▶ **Given entries**:
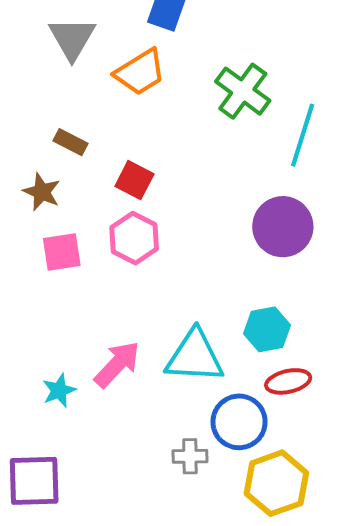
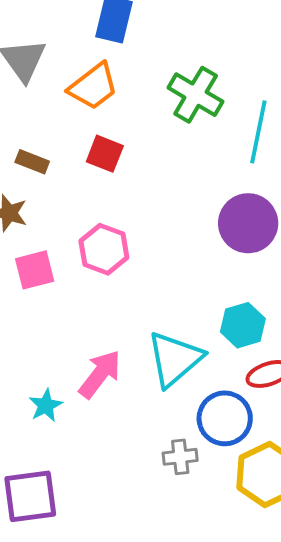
red square: (134, 180) -> (105, 154), moved
cyan triangle: (195, 357) -> (175, 359), turned -38

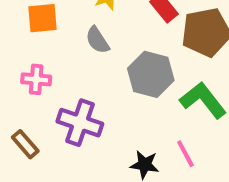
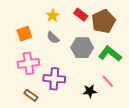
pink cross: (36, 79) -> (28, 63), size x1.5

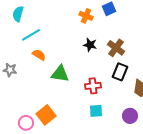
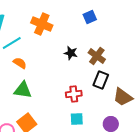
orange cross: (86, 16) -> (42, 24), moved, size x1.5
green triangle: (60, 74) -> (23, 90), moved

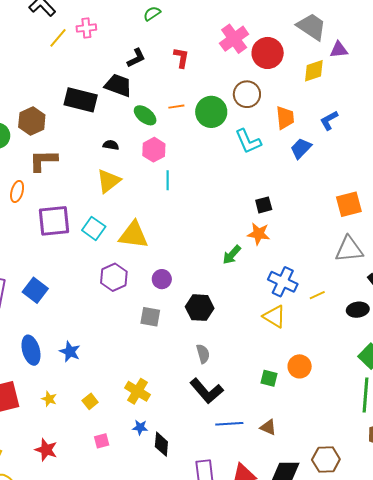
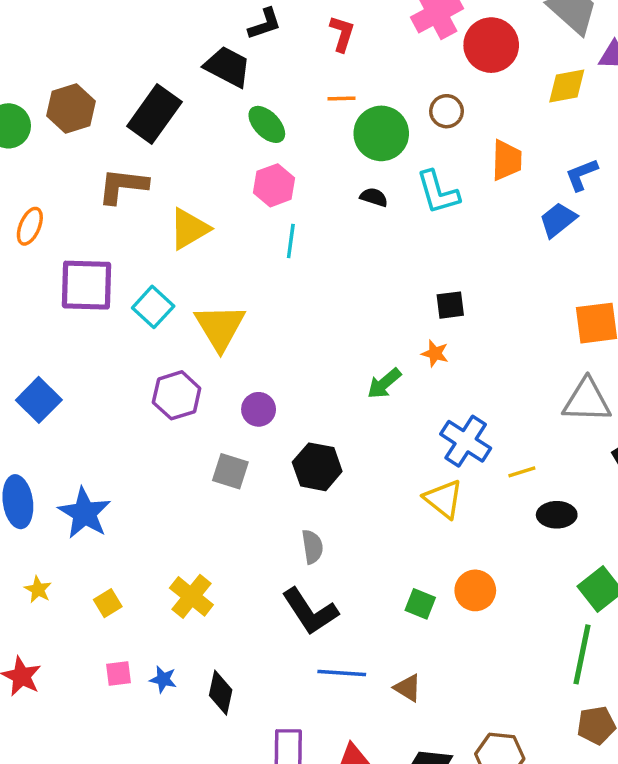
brown circle: (247, 94) -> (447, 111), size x0.7
black rectangle: (81, 100) -> (154, 114), moved, turned -76
orange line: (176, 107) -> (342, 99), moved
black semicircle: (111, 145) -> (374, 197), moved
blue trapezoid: (301, 148) -> (558, 220), moved
brown L-shape: (43, 160) -> (123, 186), moved
orange star: (259, 234) -> (435, 353), size x0.7
yellow triangle: (133, 235) -> (220, 327), turned 44
black ellipse: (358, 310) -> (557, 515), moved
blue star: (70, 352) -> (84, 513), size x1.4
blue star: (140, 427) -> (163, 679), moved

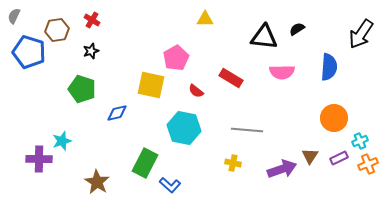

▶ **To do**: Line by line, output the material above exactly, passing over the pictures.

▶ **Result for this exercise**:
red square: (134, 180) -> (105, 154), moved
cyan triangle: (195, 357) -> (175, 359), turned -38

pink cross: (36, 79) -> (28, 63), size x1.5

orange cross: (86, 16) -> (42, 24), moved, size x1.5
green triangle: (60, 74) -> (23, 90), moved

brown circle: (247, 94) -> (447, 111), size x0.7
black rectangle: (81, 100) -> (154, 114), moved, turned -76
orange line: (176, 107) -> (342, 99), moved
black semicircle: (111, 145) -> (374, 197), moved
blue trapezoid: (301, 148) -> (558, 220), moved
brown L-shape: (43, 160) -> (123, 186), moved
orange star: (259, 234) -> (435, 353), size x0.7
yellow triangle: (133, 235) -> (220, 327), turned 44
black ellipse: (358, 310) -> (557, 515), moved
blue star: (70, 352) -> (84, 513), size x1.4
blue star: (140, 427) -> (163, 679), moved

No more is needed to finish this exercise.